= Beginning of Section =

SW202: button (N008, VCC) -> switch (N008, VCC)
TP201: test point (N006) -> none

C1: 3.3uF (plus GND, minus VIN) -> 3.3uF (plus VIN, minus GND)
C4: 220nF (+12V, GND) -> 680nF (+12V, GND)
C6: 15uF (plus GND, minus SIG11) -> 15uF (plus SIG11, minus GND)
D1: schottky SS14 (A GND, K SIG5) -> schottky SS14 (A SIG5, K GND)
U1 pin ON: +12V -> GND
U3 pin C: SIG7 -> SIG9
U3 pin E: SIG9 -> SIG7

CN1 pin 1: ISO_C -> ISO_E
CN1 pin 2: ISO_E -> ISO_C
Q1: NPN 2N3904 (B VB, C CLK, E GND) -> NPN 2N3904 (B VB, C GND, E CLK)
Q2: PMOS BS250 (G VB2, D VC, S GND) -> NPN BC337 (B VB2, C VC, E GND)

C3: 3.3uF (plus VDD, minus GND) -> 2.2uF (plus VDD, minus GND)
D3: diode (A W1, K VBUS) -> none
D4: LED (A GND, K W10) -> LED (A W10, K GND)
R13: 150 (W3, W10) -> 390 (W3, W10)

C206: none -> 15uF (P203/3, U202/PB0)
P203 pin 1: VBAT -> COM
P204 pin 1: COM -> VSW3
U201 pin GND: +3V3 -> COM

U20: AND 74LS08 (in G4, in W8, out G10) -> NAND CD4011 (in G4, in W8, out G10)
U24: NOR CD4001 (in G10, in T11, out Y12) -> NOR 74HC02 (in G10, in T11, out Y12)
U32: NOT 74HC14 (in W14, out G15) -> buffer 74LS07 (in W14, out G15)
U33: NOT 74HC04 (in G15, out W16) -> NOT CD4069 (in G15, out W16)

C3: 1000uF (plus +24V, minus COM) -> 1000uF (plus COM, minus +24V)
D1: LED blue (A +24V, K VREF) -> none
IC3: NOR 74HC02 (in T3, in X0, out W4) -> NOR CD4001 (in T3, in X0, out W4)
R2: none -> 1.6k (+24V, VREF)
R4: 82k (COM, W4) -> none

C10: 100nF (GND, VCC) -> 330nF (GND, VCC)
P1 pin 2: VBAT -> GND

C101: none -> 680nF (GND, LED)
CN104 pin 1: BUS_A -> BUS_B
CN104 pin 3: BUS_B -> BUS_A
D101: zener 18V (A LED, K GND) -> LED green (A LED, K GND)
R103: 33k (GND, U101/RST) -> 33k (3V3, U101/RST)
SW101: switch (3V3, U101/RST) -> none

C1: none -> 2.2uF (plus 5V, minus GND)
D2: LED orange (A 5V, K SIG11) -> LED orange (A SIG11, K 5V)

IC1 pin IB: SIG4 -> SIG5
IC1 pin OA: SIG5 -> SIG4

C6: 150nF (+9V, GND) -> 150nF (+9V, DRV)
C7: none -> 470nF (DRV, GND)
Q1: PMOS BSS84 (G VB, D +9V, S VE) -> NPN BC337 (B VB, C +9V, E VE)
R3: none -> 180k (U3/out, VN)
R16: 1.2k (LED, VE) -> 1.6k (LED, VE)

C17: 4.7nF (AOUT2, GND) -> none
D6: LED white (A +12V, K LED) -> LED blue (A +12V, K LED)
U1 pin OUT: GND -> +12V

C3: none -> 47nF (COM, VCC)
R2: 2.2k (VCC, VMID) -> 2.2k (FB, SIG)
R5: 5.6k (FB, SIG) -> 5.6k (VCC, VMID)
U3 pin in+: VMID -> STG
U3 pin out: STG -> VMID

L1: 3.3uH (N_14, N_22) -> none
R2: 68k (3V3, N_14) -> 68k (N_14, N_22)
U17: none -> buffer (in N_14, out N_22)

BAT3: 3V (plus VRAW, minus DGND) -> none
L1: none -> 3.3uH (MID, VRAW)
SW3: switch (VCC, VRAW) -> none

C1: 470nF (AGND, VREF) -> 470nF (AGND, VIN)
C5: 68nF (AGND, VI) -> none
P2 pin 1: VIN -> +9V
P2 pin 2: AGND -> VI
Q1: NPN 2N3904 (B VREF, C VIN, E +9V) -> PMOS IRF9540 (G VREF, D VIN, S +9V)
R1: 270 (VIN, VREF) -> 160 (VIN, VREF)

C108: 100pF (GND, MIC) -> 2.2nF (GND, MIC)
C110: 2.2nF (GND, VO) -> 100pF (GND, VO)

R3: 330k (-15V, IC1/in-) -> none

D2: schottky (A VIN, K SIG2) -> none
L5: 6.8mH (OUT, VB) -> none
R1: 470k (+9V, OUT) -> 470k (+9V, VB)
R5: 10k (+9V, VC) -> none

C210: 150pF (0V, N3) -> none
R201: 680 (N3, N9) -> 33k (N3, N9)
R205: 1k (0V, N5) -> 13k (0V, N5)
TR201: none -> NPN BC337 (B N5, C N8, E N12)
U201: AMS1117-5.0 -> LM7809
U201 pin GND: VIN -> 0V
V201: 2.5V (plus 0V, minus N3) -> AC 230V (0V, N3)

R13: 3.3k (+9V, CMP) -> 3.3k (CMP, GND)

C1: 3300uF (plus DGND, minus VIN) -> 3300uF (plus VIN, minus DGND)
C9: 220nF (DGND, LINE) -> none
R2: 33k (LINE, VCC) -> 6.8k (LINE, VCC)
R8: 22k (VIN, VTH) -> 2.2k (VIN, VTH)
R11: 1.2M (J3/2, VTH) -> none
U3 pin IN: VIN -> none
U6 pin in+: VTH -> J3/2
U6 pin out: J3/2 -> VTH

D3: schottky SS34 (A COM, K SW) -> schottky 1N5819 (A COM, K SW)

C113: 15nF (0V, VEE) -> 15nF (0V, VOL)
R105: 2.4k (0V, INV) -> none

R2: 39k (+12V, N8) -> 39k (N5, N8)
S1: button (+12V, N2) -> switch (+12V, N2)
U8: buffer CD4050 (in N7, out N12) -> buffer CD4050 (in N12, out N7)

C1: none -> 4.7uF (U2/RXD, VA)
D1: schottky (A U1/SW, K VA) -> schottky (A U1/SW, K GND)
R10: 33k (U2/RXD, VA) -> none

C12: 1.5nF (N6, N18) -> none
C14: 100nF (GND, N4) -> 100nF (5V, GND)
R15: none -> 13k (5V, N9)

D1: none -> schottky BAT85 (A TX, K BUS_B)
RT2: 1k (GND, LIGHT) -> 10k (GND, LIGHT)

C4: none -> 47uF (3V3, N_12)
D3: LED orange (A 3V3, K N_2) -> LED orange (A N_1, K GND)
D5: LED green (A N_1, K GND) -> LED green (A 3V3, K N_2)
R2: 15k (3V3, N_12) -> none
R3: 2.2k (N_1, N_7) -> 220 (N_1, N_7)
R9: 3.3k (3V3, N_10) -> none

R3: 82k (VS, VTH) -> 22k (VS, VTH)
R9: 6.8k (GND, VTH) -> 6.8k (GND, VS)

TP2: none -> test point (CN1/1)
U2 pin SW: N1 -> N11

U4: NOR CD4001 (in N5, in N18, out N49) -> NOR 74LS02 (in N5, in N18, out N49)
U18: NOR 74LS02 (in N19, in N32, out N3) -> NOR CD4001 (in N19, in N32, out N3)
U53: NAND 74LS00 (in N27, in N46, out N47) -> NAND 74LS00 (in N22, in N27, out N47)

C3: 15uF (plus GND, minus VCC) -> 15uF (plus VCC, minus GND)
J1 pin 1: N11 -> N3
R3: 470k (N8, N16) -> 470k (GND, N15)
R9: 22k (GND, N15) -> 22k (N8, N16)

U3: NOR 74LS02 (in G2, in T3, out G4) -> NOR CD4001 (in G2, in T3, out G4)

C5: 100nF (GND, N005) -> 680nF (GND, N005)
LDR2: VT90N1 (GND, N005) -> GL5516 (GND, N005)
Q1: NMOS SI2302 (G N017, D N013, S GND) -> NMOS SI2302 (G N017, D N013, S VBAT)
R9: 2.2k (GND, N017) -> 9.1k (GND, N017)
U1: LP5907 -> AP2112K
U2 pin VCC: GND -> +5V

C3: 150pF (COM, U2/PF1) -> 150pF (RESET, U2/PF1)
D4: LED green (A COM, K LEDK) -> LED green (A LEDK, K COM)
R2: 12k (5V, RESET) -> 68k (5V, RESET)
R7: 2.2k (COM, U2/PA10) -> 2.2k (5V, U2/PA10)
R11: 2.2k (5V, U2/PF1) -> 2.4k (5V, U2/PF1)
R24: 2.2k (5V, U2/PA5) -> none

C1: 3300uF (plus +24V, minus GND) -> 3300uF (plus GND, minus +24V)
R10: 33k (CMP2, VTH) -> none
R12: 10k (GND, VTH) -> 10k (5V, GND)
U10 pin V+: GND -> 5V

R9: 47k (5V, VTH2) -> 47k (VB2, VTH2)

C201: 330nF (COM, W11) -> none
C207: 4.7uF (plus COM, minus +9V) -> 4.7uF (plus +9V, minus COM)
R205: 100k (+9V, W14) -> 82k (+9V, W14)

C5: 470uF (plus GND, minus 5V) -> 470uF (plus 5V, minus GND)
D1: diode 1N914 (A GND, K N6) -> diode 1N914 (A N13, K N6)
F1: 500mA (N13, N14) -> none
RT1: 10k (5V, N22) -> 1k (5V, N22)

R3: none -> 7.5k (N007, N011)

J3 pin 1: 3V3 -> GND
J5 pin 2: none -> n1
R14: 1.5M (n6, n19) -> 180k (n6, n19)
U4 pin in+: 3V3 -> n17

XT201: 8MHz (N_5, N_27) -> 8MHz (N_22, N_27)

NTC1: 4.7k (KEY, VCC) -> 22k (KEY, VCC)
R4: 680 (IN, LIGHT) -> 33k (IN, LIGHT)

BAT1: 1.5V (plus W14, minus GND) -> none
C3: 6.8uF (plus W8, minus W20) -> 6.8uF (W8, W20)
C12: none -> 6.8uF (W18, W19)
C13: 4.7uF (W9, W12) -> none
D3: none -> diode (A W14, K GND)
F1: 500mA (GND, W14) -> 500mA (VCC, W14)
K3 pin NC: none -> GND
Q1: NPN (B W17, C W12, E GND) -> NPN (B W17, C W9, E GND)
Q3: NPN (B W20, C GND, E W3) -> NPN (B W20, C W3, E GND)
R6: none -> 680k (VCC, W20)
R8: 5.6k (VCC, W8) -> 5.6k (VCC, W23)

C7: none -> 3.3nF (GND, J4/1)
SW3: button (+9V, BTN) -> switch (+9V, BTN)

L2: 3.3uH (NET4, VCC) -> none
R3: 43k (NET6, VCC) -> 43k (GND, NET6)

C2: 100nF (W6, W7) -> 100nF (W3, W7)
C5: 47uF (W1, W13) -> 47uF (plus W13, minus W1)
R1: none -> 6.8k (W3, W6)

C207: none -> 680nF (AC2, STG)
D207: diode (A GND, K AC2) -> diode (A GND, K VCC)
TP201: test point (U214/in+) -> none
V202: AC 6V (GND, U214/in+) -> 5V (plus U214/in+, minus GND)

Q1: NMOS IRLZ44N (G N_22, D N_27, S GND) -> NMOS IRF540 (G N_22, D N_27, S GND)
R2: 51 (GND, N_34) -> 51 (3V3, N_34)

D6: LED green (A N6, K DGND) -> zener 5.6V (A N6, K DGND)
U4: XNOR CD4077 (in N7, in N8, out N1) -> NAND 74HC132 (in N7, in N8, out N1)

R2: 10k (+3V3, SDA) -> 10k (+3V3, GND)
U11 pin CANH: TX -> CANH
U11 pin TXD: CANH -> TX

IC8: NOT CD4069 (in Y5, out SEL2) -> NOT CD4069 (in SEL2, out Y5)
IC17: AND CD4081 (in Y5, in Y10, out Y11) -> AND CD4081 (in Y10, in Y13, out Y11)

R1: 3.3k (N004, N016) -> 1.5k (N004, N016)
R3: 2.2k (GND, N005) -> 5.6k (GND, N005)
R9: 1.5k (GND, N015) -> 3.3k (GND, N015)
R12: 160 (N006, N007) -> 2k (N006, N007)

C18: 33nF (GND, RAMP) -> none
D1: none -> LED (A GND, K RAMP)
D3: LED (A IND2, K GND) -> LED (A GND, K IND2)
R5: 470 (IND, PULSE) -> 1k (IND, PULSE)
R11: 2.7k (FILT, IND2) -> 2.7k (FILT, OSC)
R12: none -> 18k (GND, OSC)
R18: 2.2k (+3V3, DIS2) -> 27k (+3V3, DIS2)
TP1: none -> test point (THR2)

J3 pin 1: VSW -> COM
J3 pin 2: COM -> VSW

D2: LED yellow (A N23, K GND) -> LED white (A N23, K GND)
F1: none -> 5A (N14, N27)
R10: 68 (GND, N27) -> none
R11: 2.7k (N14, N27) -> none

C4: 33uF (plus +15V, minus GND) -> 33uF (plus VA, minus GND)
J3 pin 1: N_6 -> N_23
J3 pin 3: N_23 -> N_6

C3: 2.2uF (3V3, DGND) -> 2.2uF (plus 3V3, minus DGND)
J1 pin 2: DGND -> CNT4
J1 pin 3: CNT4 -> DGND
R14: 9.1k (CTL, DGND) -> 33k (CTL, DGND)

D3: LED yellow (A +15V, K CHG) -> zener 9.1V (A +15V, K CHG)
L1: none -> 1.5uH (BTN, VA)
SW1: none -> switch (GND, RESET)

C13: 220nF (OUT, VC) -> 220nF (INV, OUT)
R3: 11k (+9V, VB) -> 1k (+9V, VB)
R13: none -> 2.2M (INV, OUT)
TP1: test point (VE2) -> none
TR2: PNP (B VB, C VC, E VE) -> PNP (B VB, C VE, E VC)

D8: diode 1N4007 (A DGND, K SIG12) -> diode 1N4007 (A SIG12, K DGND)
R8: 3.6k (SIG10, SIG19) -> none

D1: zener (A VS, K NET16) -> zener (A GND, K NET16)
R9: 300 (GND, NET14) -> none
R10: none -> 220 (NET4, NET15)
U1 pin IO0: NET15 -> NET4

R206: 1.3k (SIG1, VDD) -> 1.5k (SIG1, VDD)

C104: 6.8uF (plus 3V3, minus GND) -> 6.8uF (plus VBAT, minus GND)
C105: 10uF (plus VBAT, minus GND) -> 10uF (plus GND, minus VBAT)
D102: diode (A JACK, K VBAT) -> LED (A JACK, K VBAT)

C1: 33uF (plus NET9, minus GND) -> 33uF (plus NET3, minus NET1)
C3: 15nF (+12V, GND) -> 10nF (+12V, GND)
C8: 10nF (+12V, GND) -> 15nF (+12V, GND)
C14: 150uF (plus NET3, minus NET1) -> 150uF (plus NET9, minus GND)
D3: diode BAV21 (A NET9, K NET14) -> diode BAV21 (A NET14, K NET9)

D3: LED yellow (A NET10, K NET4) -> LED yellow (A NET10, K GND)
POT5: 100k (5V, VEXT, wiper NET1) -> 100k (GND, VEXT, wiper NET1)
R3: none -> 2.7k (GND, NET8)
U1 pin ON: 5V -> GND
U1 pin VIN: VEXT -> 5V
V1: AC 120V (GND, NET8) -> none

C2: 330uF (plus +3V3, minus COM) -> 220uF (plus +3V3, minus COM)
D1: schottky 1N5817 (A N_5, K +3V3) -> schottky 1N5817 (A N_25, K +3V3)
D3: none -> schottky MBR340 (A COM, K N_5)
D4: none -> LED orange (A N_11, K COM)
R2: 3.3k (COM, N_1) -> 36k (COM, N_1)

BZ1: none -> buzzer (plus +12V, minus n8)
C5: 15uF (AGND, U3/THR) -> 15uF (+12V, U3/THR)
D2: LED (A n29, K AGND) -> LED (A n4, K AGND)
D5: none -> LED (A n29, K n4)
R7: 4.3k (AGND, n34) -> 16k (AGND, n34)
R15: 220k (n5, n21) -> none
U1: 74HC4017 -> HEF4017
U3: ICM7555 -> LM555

= End of Section =

> _EXERCISE DESCRIPTION_: The expected answer is each line of the records above that includes the string "orange".

> _WRITTEN REPLY_:
D2: LED orange (A 5V, K SIG11) -> LED orange (A SIG11, K 5V)
D3: LED orange (A 3V3, K N_2) -> LED orange (A N_1, K GND)
D4: none -> LED orange (A N_11, K COM)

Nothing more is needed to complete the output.